**Records supplied**
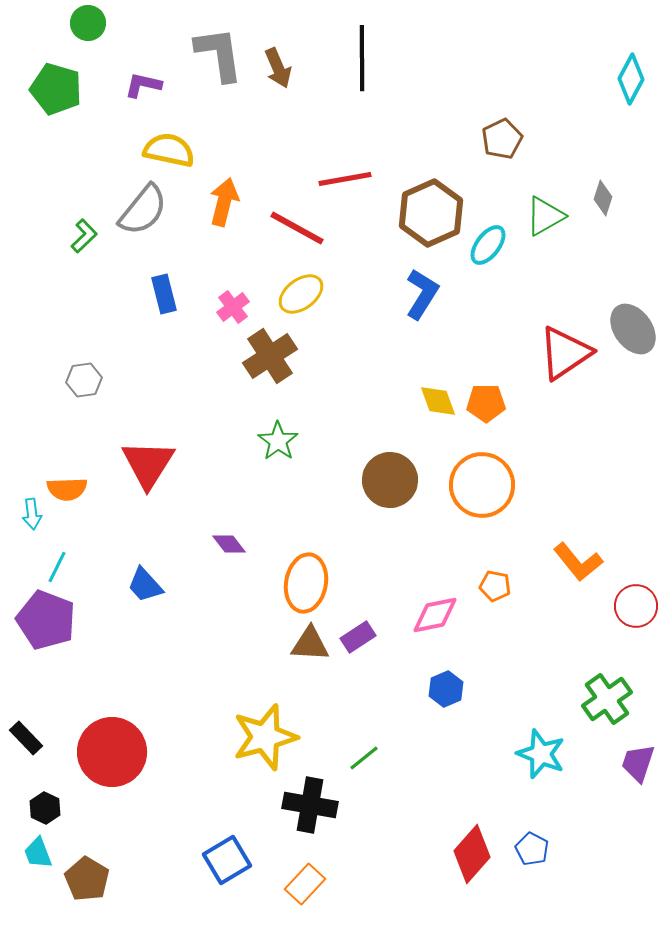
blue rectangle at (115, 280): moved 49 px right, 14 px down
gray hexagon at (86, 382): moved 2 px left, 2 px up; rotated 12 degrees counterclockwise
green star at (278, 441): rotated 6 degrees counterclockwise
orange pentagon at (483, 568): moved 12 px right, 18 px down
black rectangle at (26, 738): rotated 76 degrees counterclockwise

**Stated exercise**
Format the lines of the records above as a numbered list, leaving out the pictures and any blank lines.

**Response**
1. blue rectangle at (115, 280): moved 49 px right, 14 px down
2. gray hexagon at (86, 382): moved 2 px left, 2 px up; rotated 12 degrees counterclockwise
3. green star at (278, 441): rotated 6 degrees counterclockwise
4. orange pentagon at (483, 568): moved 12 px right, 18 px down
5. black rectangle at (26, 738): rotated 76 degrees counterclockwise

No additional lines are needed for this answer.